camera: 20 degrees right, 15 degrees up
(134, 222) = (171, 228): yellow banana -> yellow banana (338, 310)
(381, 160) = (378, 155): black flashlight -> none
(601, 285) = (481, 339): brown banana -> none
==
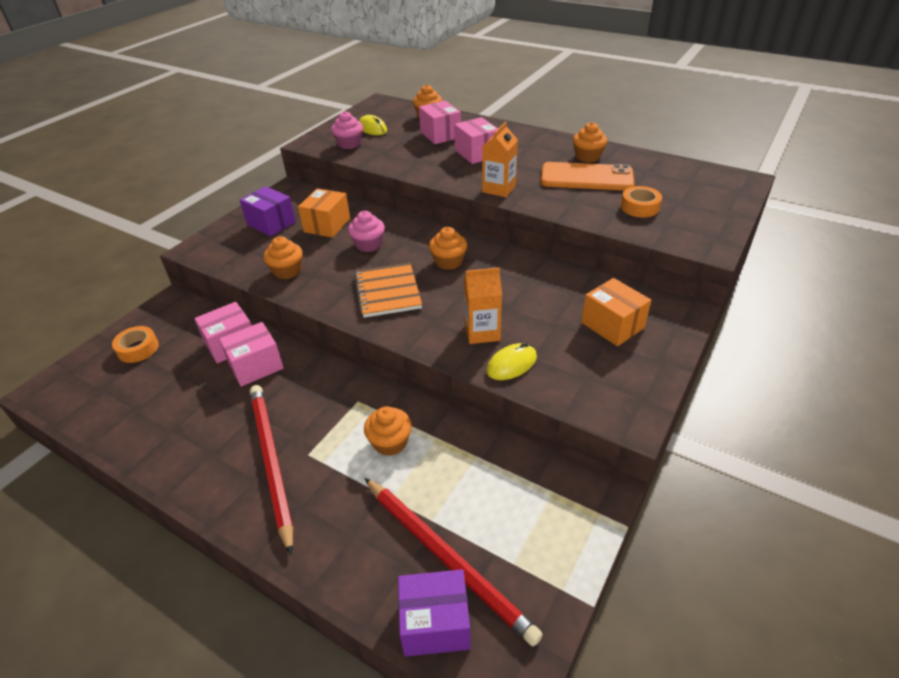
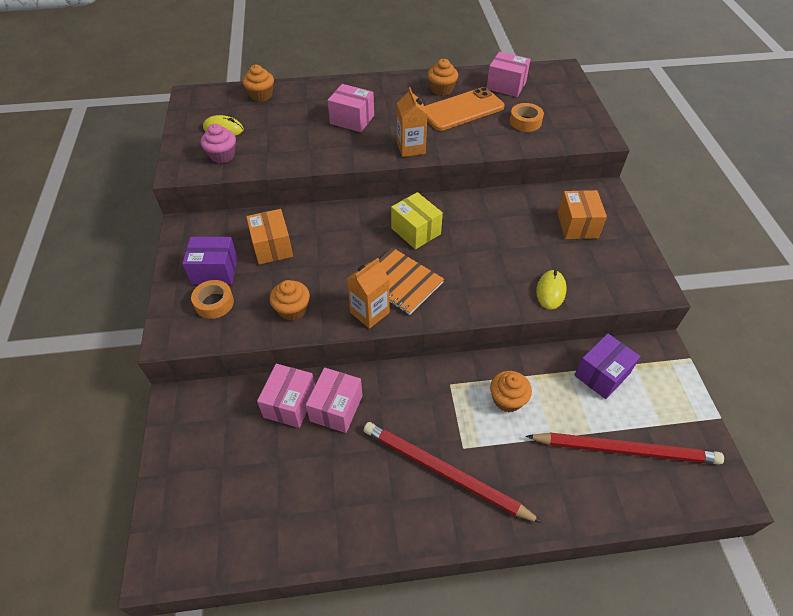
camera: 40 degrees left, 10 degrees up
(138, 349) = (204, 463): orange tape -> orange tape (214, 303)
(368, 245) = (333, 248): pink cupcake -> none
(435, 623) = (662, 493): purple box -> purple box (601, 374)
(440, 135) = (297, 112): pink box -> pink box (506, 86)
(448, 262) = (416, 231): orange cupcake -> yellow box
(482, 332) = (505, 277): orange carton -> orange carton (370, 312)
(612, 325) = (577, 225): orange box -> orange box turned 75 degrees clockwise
...
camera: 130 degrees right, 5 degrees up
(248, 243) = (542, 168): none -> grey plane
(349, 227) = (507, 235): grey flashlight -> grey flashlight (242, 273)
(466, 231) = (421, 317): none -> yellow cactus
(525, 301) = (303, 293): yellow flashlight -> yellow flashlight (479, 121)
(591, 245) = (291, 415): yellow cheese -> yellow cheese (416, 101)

* WORK ORDER *
Look above for the line with "(381, 160) = (378, 155): black" and the line with "(601, 285) = (481, 339): brown banana -> none". Retype those two lines and every line between them exactly, adding nothing.

* REPLY *
(381, 160) = (378, 155): black flashlight -> none
(601, 285) = (481, 339): brown banana -> none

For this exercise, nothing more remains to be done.